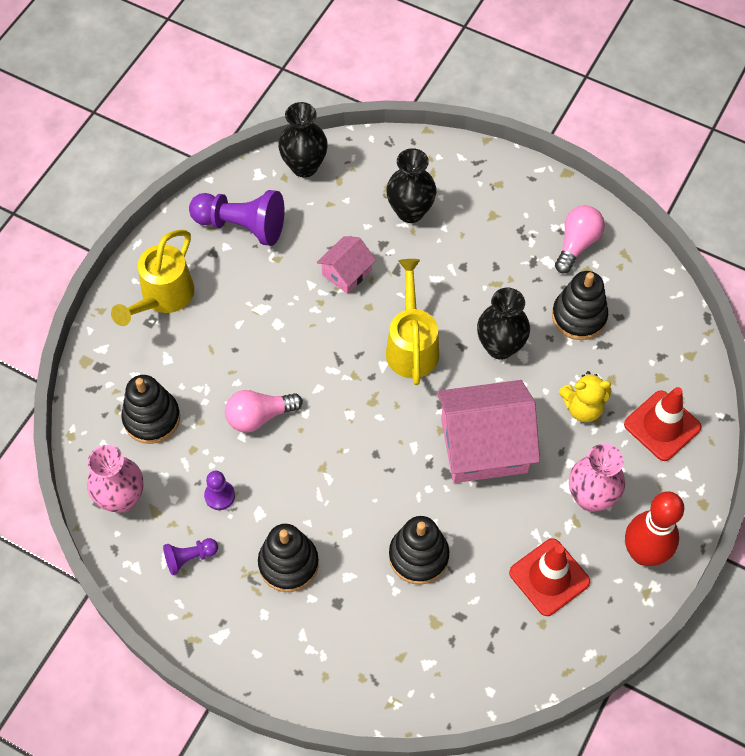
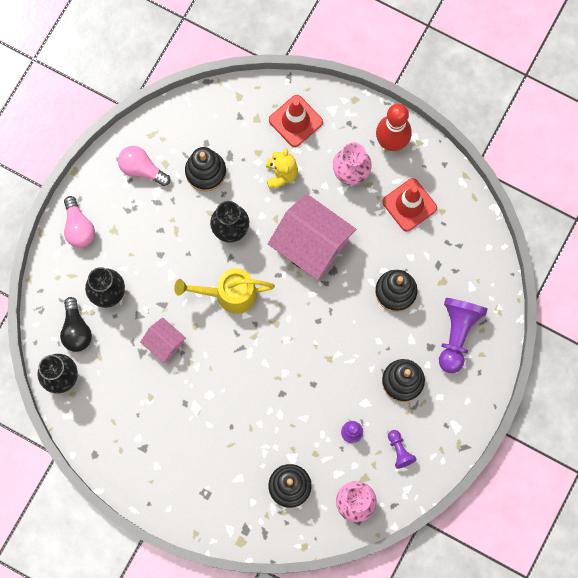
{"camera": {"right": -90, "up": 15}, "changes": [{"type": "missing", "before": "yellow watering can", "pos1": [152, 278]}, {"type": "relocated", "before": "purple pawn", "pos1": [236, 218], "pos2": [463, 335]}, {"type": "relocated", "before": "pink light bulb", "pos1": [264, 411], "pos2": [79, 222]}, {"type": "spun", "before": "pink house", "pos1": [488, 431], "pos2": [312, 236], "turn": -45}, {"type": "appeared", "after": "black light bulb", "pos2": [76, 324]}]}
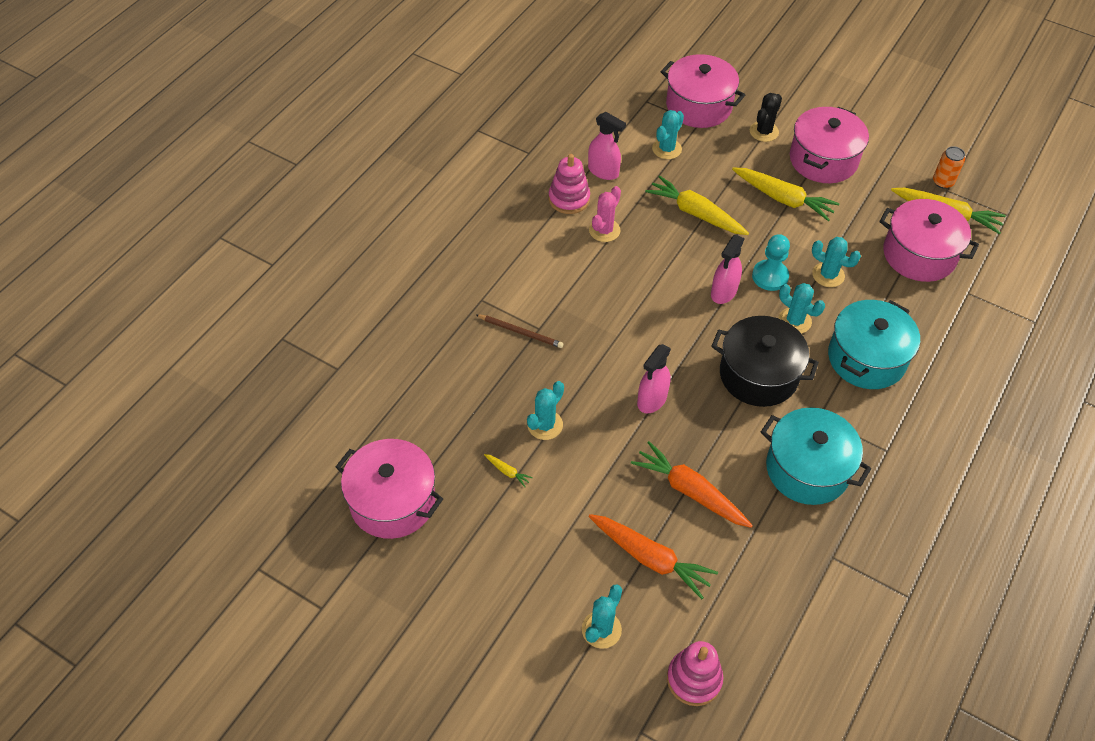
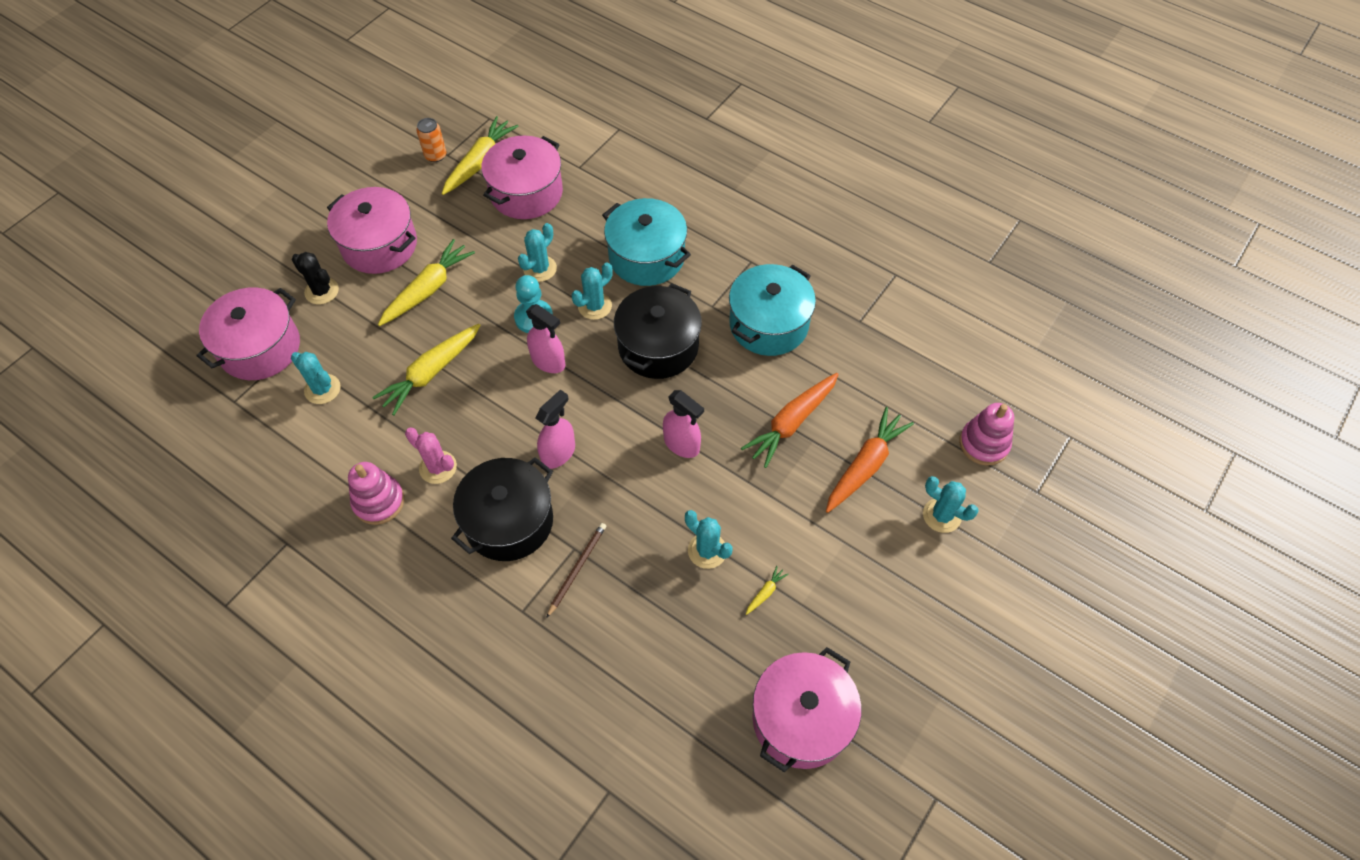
{"camera": {"right": -85, "up": 5}, "changes": [{"type": "relocated", "before": "pink spray bottle", "pos1": [607, 146], "pos2": [555, 429]}, {"type": "appeared", "after": "black pot", "pos2": [502, 509]}]}
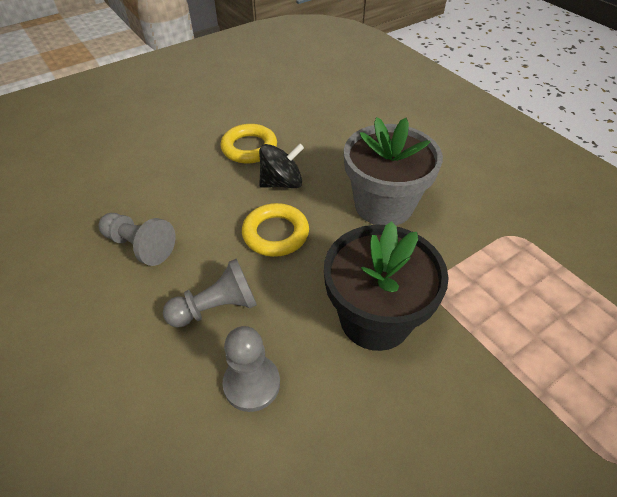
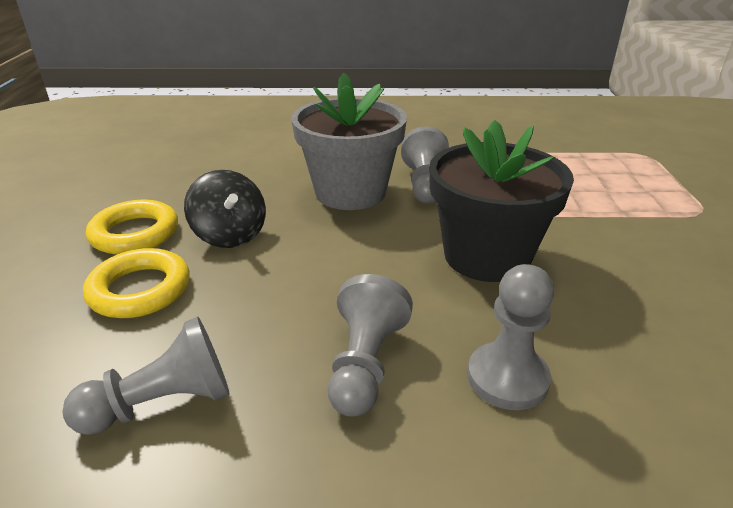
{"camera": {"right": -55, "up": -15}, "changes": [{"type": "relocated", "before": "yellow ring", "pos1": [275, 230], "pos2": [136, 283]}, {"type": "spun", "before": "black spinning top", "pos1": [281, 166], "pos2": [225, 209], "turn": 135}, {"type": "appeared", "after": "grey pawn", "pos2": [425, 165]}]}
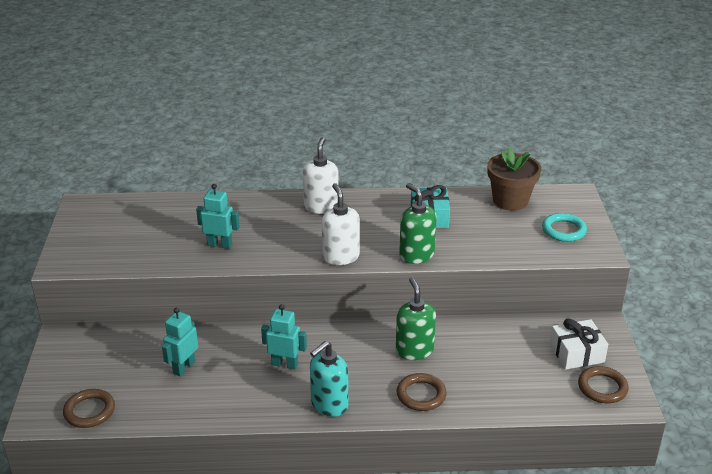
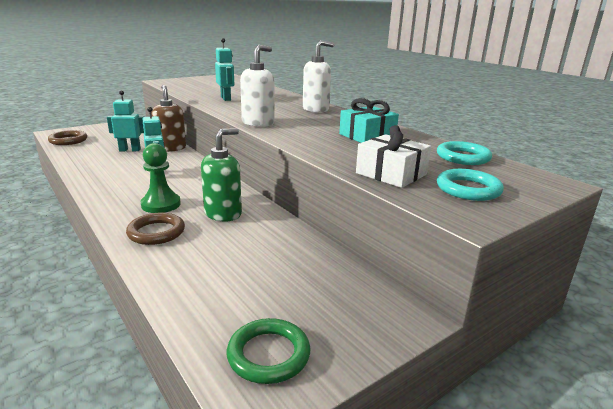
{"camera": {"right": 55, "up": -10}, "changes": [{"type": "missing", "before": "turquoise soap dispenser", "pos1": [329, 379]}, {"type": "missing", "before": "green soap dispenser", "pos1": [418, 223]}, {"type": "exchanged", "before": "brown flower pot", "after": "turquoise ring", "pos1": [514, 179], "pos2": [464, 153]}, {"type": "relocated", "before": "white gift", "pos1": [579, 344], "pos2": [393, 156]}, {"type": "colour", "before": "brown ring", "after": "green ring", "pos1": [603, 384], "pos2": [268, 351]}, {"type": "appeared", "after": "green pawn", "pos2": [160, 178]}, {"type": "appeared", "after": "brown soap dispenser", "pos2": [168, 118]}]}
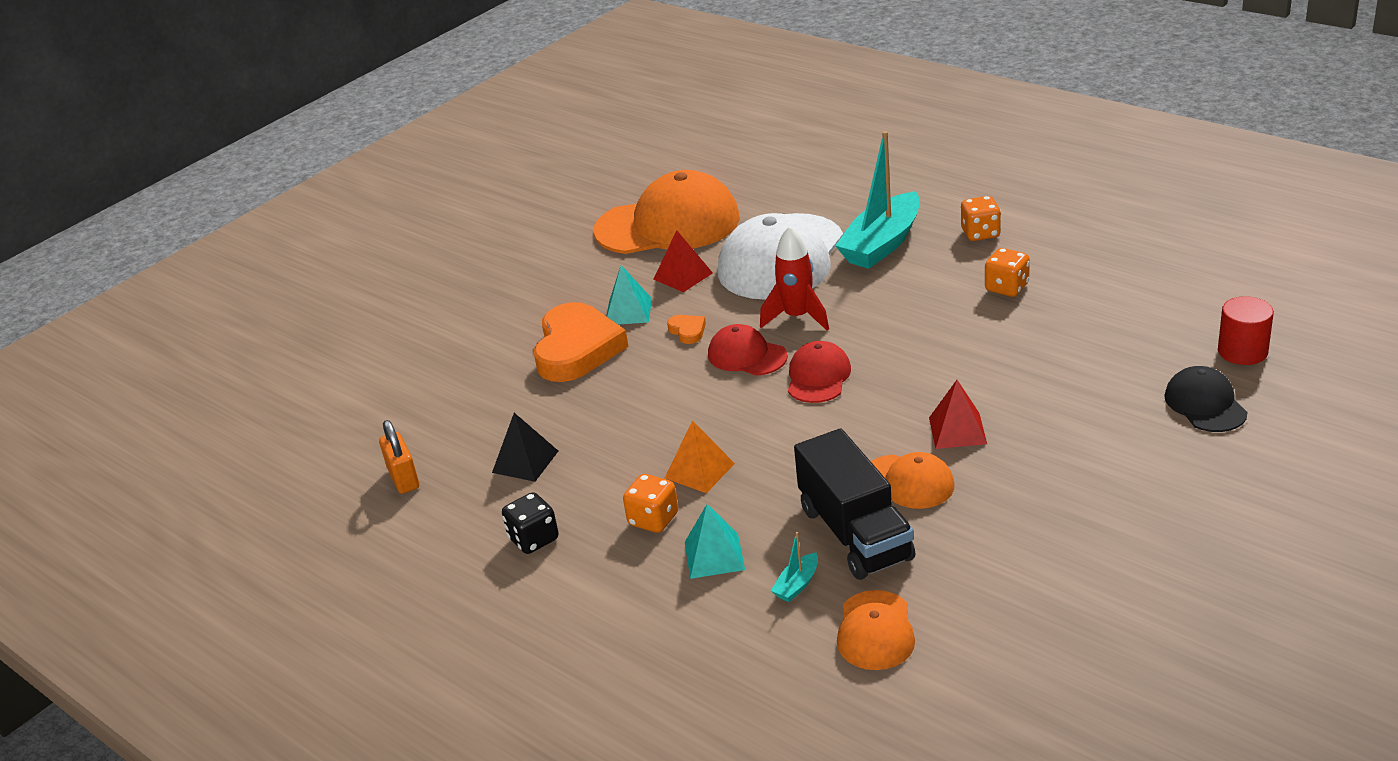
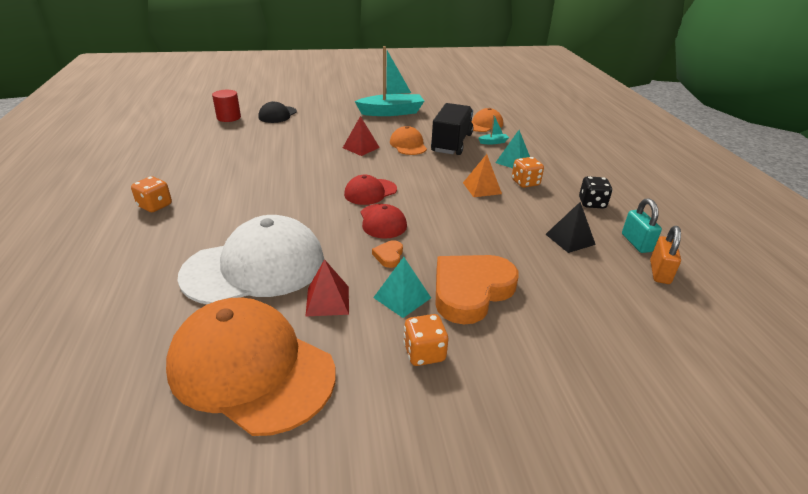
{"camera": {"right": -145, "up": 0}, "changes": [{"type": "missing", "before": "red rocket", "pos1": [794, 278]}, {"type": "relocated", "before": "turquoise boat", "pos1": [877, 199], "pos2": [389, 81]}, {"type": "relocated", "before": "orange dice", "pos1": [1007, 272], "pos2": [425, 340]}, {"type": "appeared", "after": "turquoise padlock", "pos2": [642, 225]}]}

_ _ _ _ _ _ _

• [WORK REQUEST]
What is needed is an exact transcription of every entry, minus the pictures.

• [WRITTEN REPLY]
{"camera": {"right": -90, "up": 15}, "changes": [{"type": "missing", "before": "yellow watering can", "pos1": [152, 278]}, {"type": "relocated", "before": "purple pawn", "pos1": [236, 218], "pos2": [463, 335]}, {"type": "relocated", "before": "pink light bulb", "pos1": [264, 411], "pos2": [79, 222]}, {"type": "spun", "before": "pink house", "pos1": [488, 431], "pos2": [312, 236], "turn": -45}, {"type": "appeared", "after": "black light bulb", "pos2": [76, 324]}]}
{"camera": {"right": -85, "up": 5}, "changes": [{"type": "relocated", "before": "pink spray bottle", "pos1": [607, 146], "pos2": [555, 429]}, {"type": "appeared", "after": "black pot", "pos2": [502, 509]}]}
{"camera": {"right": -55, "up": -15}, "changes": [{"type": "relocated", "before": "yellow ring", "pos1": [275, 230], "pos2": [136, 283]}, {"type": "spun", "before": "black spinning top", "pos1": [281, 166], "pos2": [225, 209], "turn": 135}, {"type": "appeared", "after": "grey pawn", "pos2": [425, 165]}]}
{"camera": {"right": 55, "up": -10}, "changes": [{"type": "missing", "before": "turquoise soap dispenser", "pos1": [329, 379]}, {"type": "missing", "before": "green soap dispenser", "pos1": [418, 223]}, {"type": "exchanged", "before": "brown flower pot", "after": "turquoise ring", "pos1": [514, 179], "pos2": [464, 153]}, {"type": "relocated", "before": "white gift", "pos1": [579, 344], "pos2": [393, 156]}, {"type": "colour", "before": "brown ring", "after": "green ring", "pos1": [603, 384], "pos2": [268, 351]}, {"type": "appeared", "after": "green pawn", "pos2": [160, 178]}, {"type": "appeared", "after": "brown soap dispenser", "pos2": [168, 118]}]}
{"camera": {"right": -145, "up": 0}, "changes": [{"type": "missing", "before": "red rocket", "pos1": [794, 278]}, {"type": "relocated", "before": "turquoise boat", "pos1": [877, 199], "pos2": [389, 81]}, {"type": "relocated", "before": "orange dice", "pos1": [1007, 272], "pos2": [425, 340]}, {"type": "appeared", "after": "turquoise padlock", "pos2": [642, 225]}]}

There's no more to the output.